**YOUR TASK:**
The copy should hold only the line containing "brown truck: 2 -> 1" and the lines after it through the end of the material, each exact, with no pictures.
■ ■ ■ ■ ■
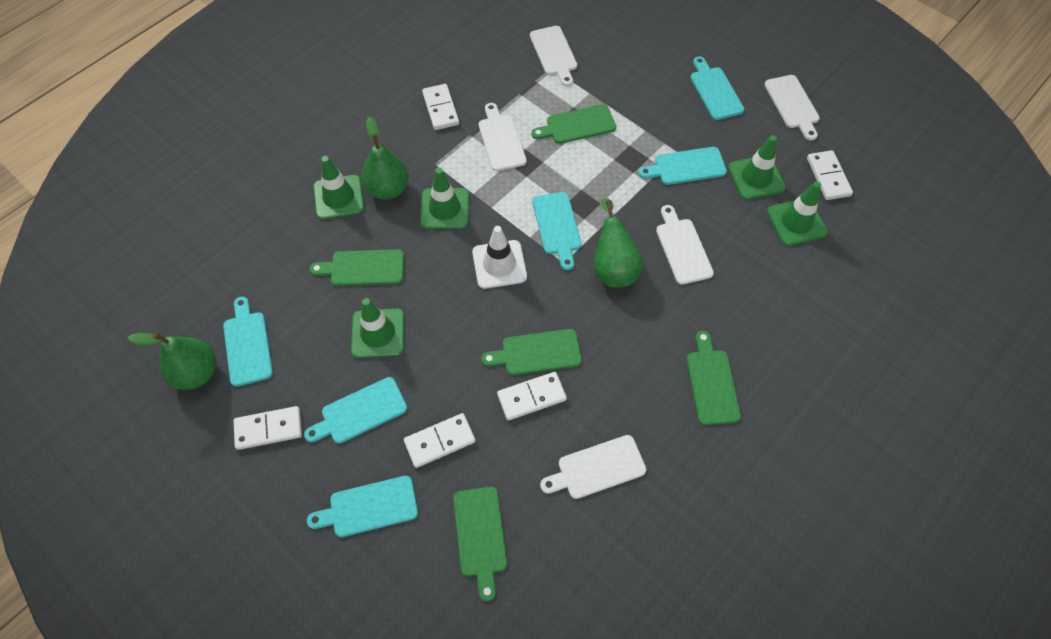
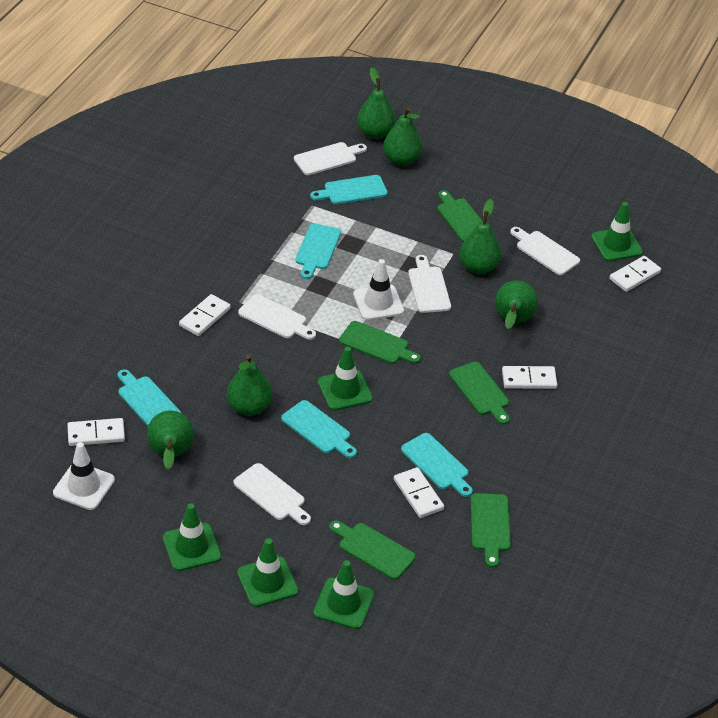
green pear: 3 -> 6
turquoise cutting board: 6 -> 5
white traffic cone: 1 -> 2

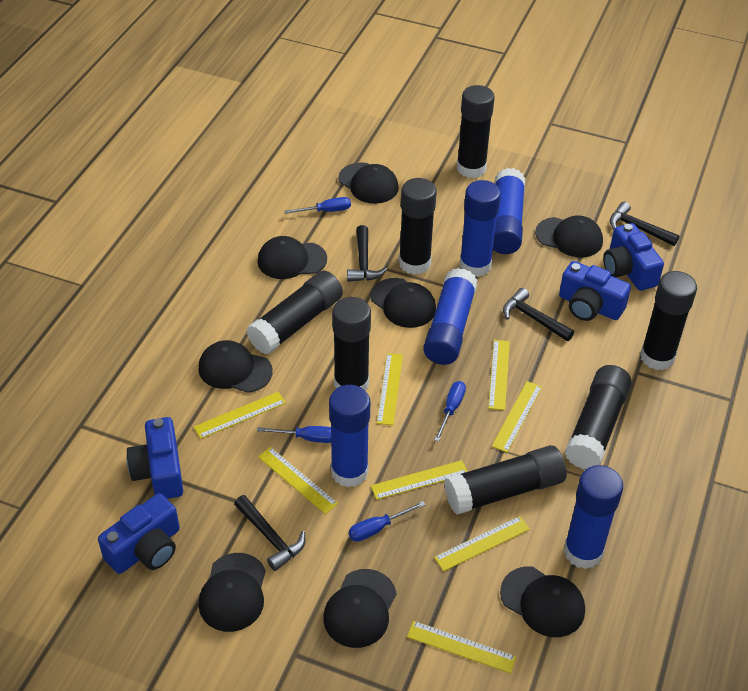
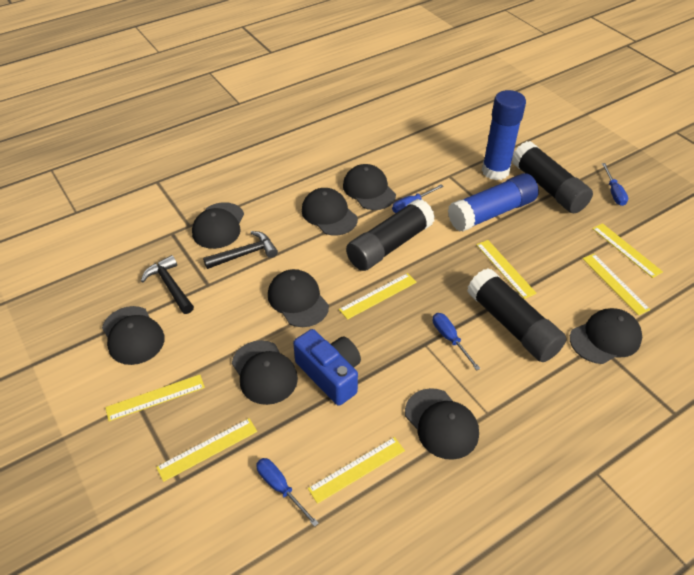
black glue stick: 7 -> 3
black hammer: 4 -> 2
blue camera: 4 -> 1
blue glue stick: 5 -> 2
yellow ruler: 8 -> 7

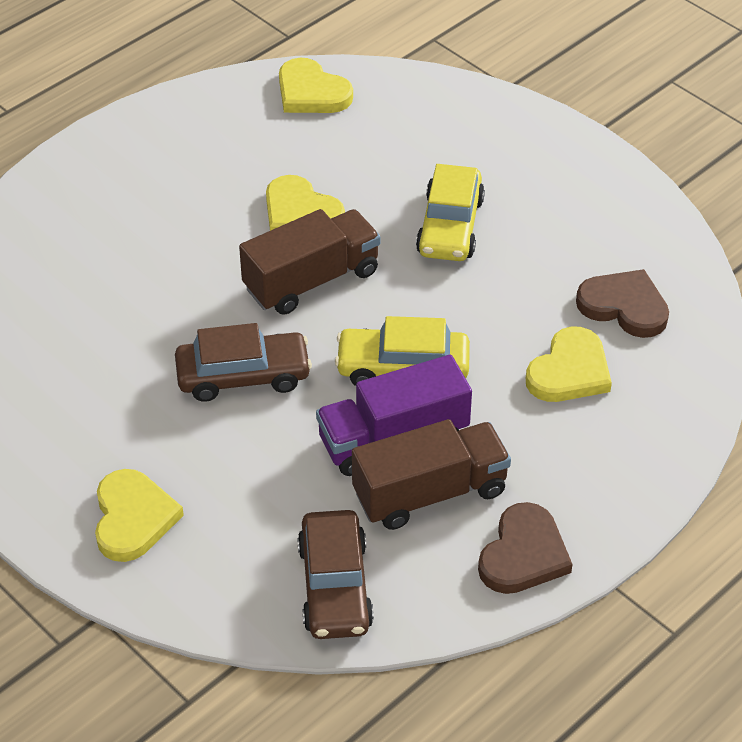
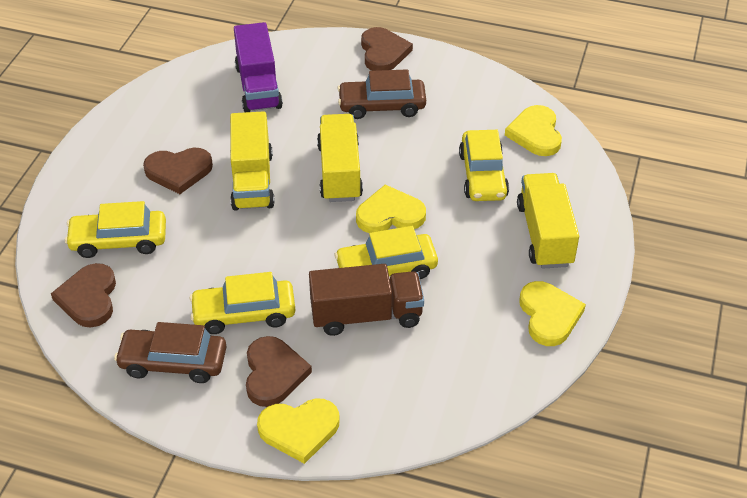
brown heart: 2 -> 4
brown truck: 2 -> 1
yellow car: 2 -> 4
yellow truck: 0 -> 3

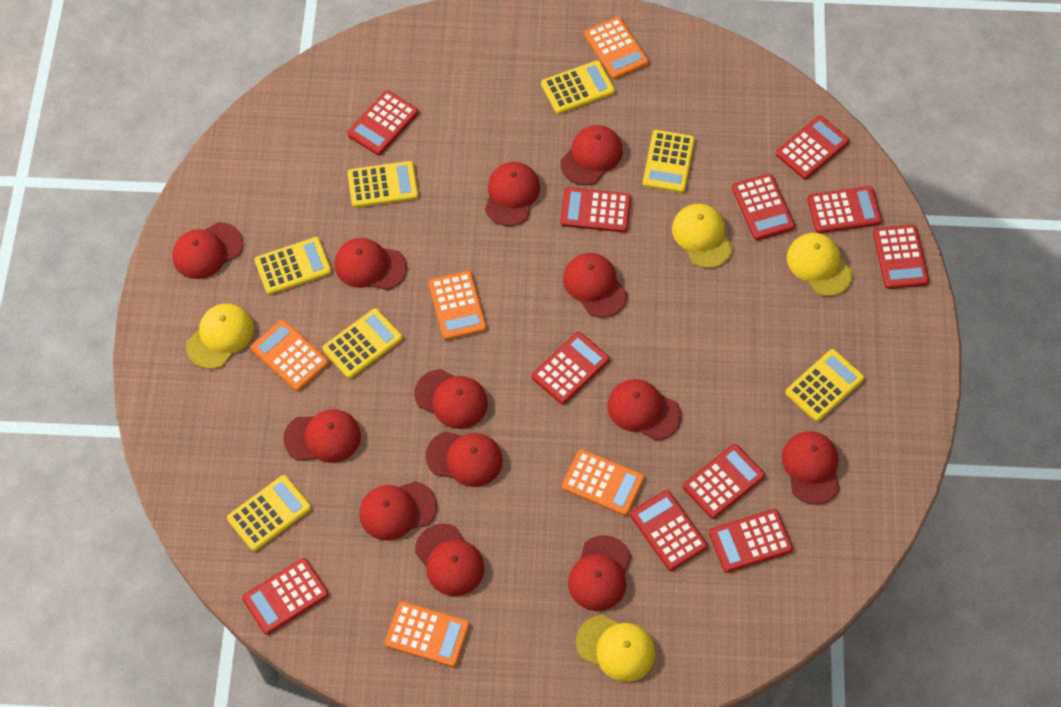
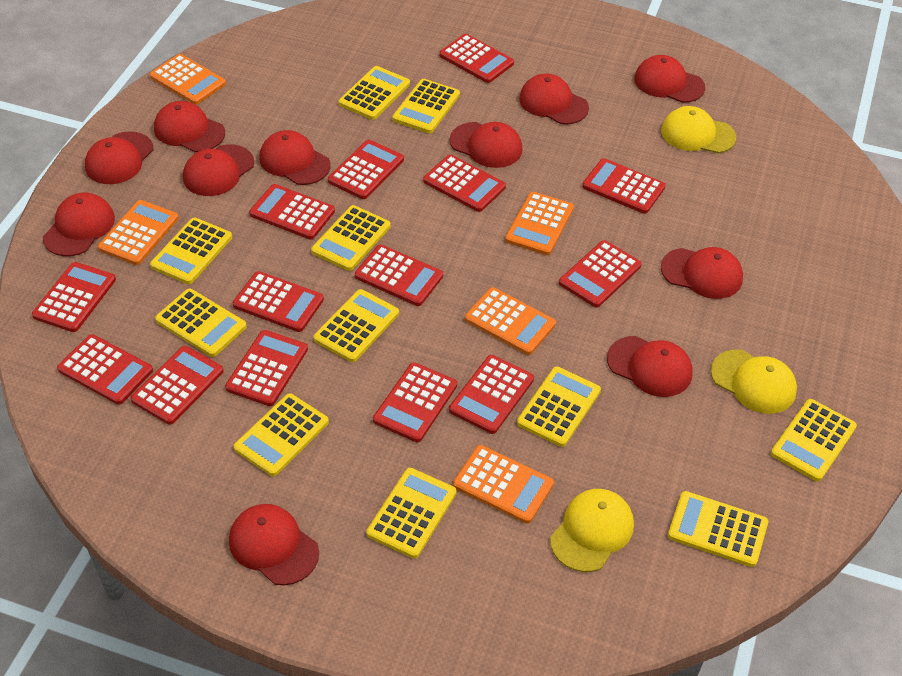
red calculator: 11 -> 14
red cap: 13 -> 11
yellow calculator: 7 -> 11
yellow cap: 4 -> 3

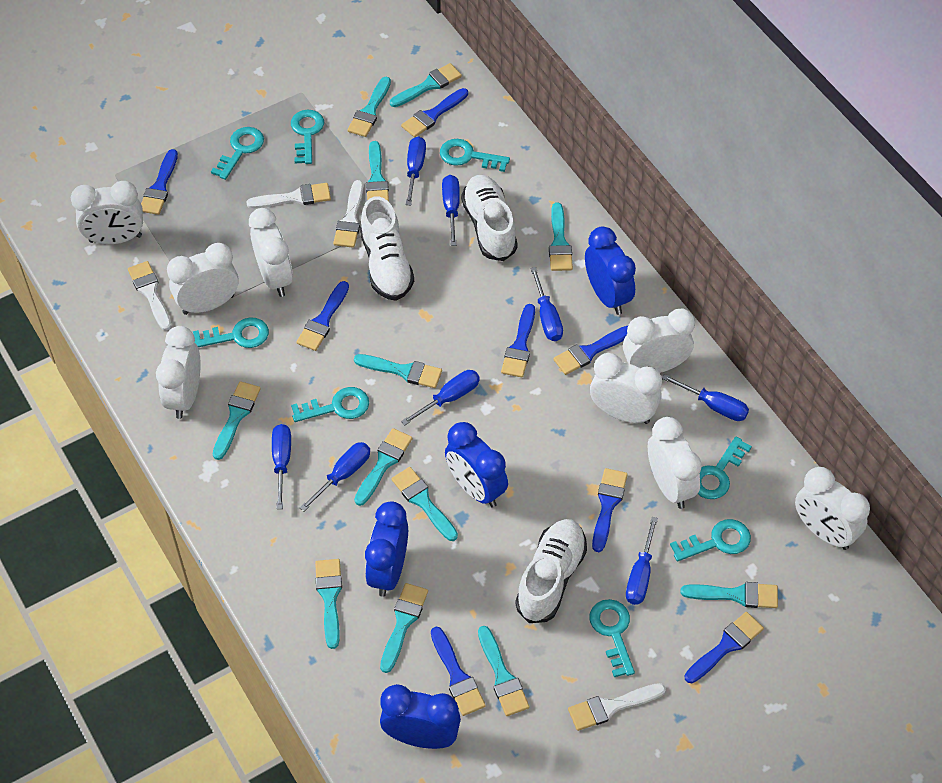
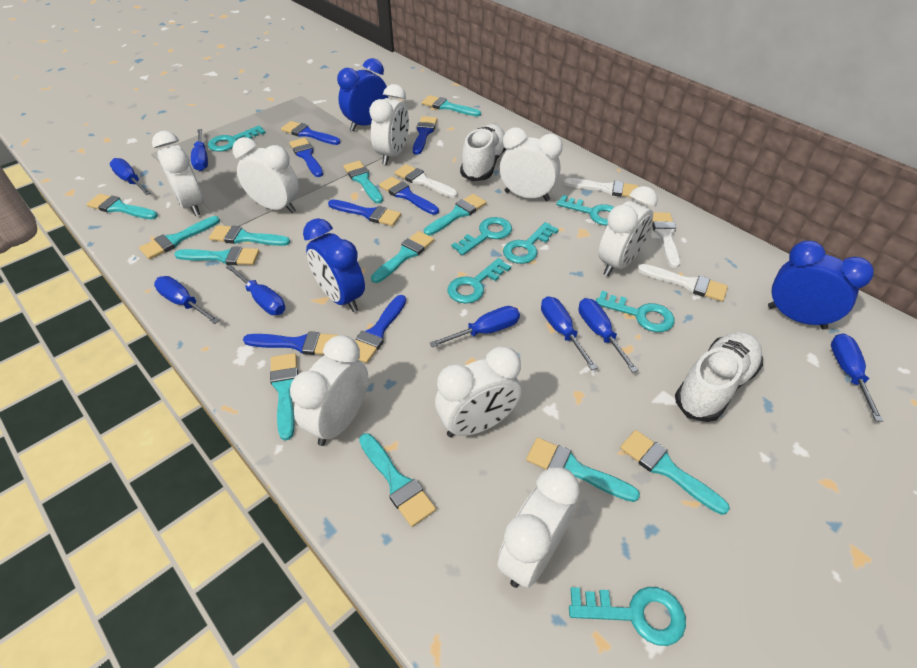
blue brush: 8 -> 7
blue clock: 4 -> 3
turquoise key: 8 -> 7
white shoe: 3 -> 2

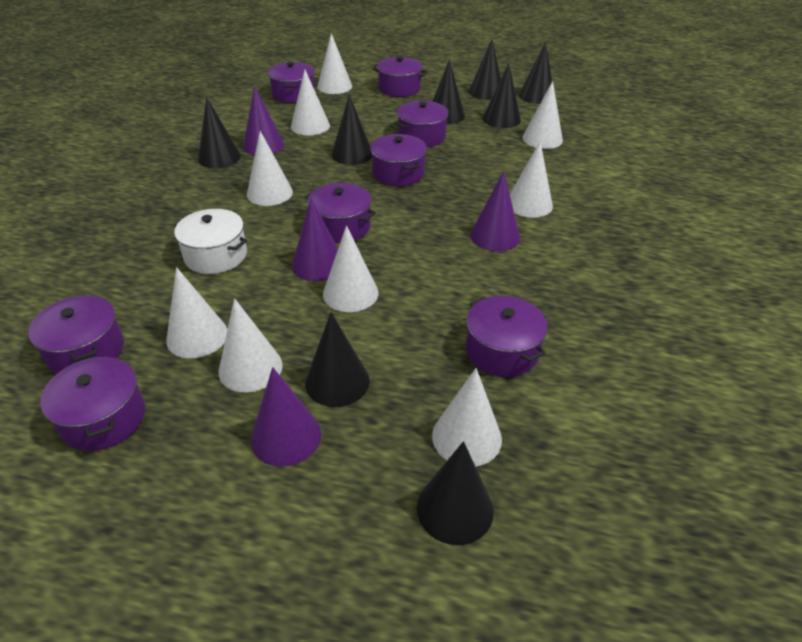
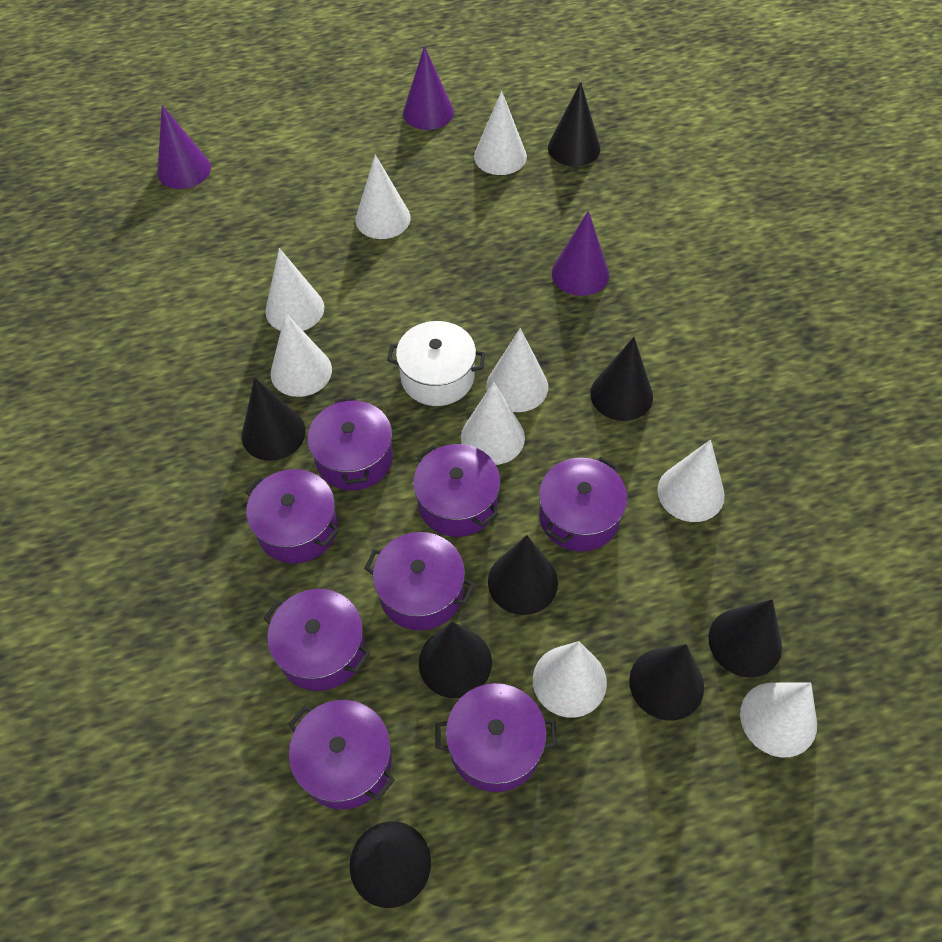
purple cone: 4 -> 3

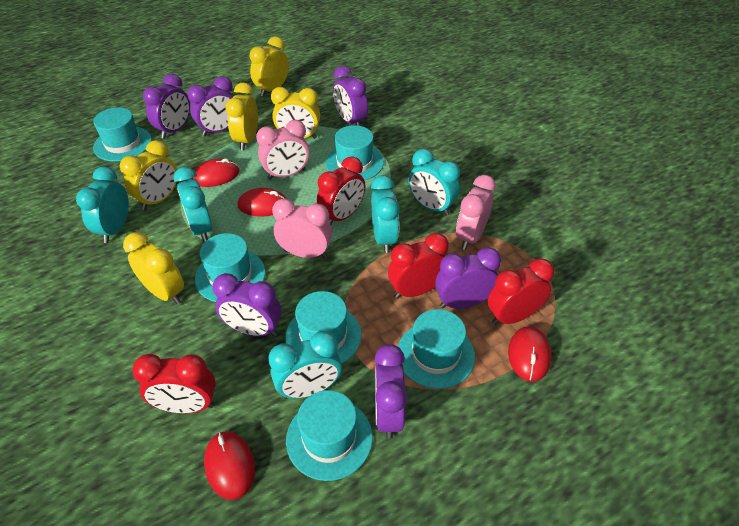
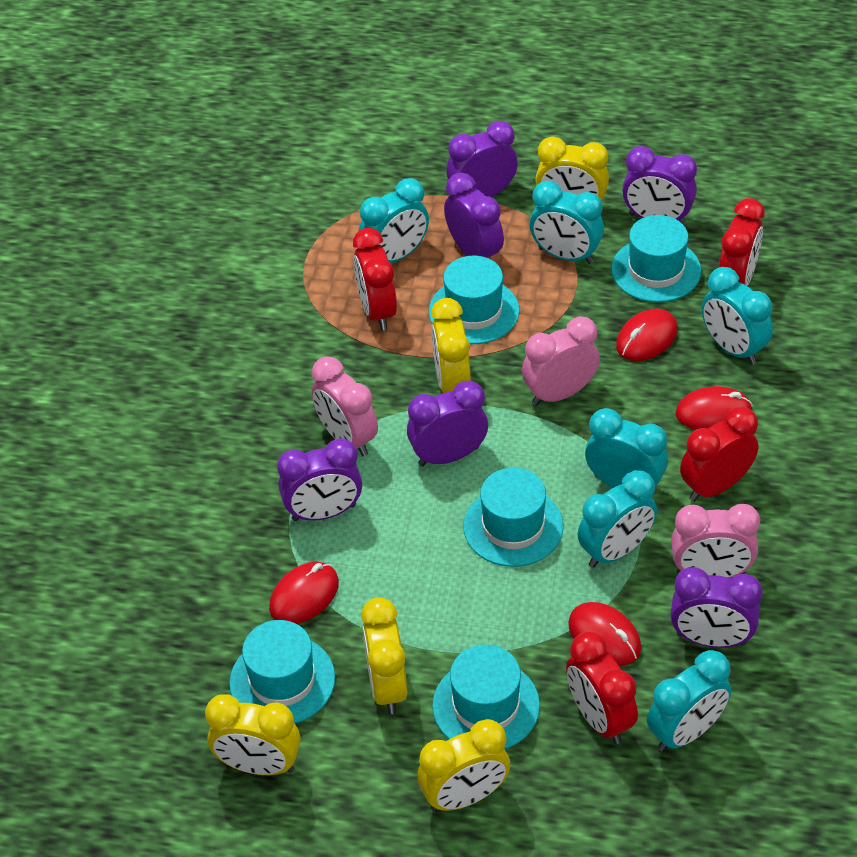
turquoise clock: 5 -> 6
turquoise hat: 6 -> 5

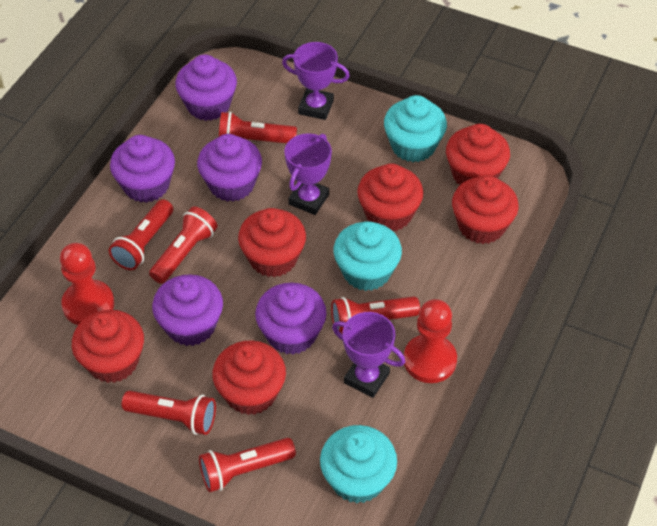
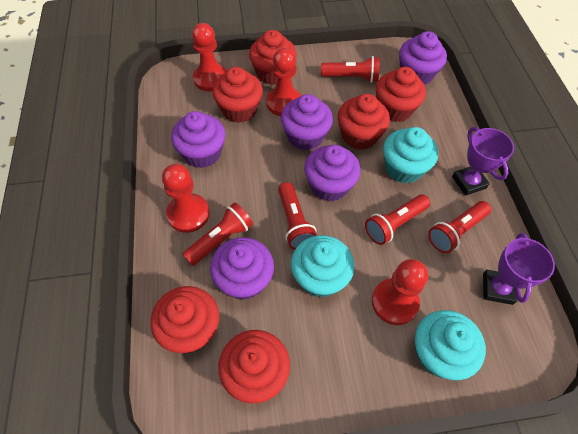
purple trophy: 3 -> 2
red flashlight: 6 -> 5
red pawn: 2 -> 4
■ ■ ■ ■ ■
**EXERCISE RESULT:**
brown truck: 2 -> 1
yellow car: 2 -> 4
yellow truck: 0 -> 3

red calculator: 11 -> 14
red cap: 13 -> 11
yellow calculator: 7 -> 11
yellow cap: 4 -> 3

blue brush: 8 -> 7
blue clock: 4 -> 3
turquoise key: 8 -> 7
white shoe: 3 -> 2

purple cone: 4 -> 3

turquoise clock: 5 -> 6
turquoise hat: 6 -> 5

purple trophy: 3 -> 2
red flashlight: 6 -> 5
red pawn: 2 -> 4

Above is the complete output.